_What the task asks_
Nothing outside the range is wanted. Repeat exactly the lines below from the one with "(333, 159) = (466, 561): grey" through the one with "(488, 353) = (576, 308): none".

****************

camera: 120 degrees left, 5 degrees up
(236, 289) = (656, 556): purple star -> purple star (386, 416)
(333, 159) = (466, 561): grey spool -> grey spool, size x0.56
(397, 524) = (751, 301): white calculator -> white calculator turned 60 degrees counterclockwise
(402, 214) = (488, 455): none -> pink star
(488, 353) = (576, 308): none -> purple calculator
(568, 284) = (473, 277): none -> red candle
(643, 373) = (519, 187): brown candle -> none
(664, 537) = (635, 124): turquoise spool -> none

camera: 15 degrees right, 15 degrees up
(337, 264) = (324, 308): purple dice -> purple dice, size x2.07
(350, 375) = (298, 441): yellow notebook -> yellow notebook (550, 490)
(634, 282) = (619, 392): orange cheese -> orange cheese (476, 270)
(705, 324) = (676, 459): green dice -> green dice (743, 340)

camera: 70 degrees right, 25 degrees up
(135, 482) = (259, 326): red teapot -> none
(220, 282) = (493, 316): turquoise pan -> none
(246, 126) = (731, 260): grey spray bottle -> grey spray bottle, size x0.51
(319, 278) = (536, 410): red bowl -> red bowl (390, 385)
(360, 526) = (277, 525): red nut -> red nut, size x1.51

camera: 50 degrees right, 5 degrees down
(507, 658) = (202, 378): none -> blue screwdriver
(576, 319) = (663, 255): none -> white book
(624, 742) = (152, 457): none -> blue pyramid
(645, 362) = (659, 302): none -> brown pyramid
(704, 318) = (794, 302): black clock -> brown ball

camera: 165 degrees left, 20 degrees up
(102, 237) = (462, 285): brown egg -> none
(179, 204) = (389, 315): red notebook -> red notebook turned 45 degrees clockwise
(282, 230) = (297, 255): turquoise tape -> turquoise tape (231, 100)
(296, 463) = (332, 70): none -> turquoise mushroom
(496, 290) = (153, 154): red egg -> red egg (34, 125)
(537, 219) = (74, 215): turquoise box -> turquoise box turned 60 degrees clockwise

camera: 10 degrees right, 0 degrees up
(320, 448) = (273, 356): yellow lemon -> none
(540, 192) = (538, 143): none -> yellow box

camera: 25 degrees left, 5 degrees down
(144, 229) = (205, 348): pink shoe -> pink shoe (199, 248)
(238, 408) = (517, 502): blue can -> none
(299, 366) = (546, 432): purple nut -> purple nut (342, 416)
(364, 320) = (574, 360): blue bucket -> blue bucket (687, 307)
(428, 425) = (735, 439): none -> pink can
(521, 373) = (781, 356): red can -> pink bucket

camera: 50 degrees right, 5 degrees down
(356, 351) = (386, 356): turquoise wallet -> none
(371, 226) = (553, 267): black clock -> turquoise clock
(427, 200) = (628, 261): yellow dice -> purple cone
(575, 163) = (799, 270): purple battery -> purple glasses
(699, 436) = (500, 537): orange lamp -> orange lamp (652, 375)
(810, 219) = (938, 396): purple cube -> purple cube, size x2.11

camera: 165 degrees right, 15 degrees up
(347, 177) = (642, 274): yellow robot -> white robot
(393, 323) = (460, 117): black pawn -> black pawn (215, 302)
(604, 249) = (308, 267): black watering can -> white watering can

****************

_Output for this task_
(333, 159) = (466, 561): grey spool -> grey spool, size x0.56
(397, 524) = (751, 301): white calculator -> white calculator turned 60 degrees counterclockwise
(402, 214) = (488, 455): none -> pink star
(488, 353) = (576, 308): none -> purple calculator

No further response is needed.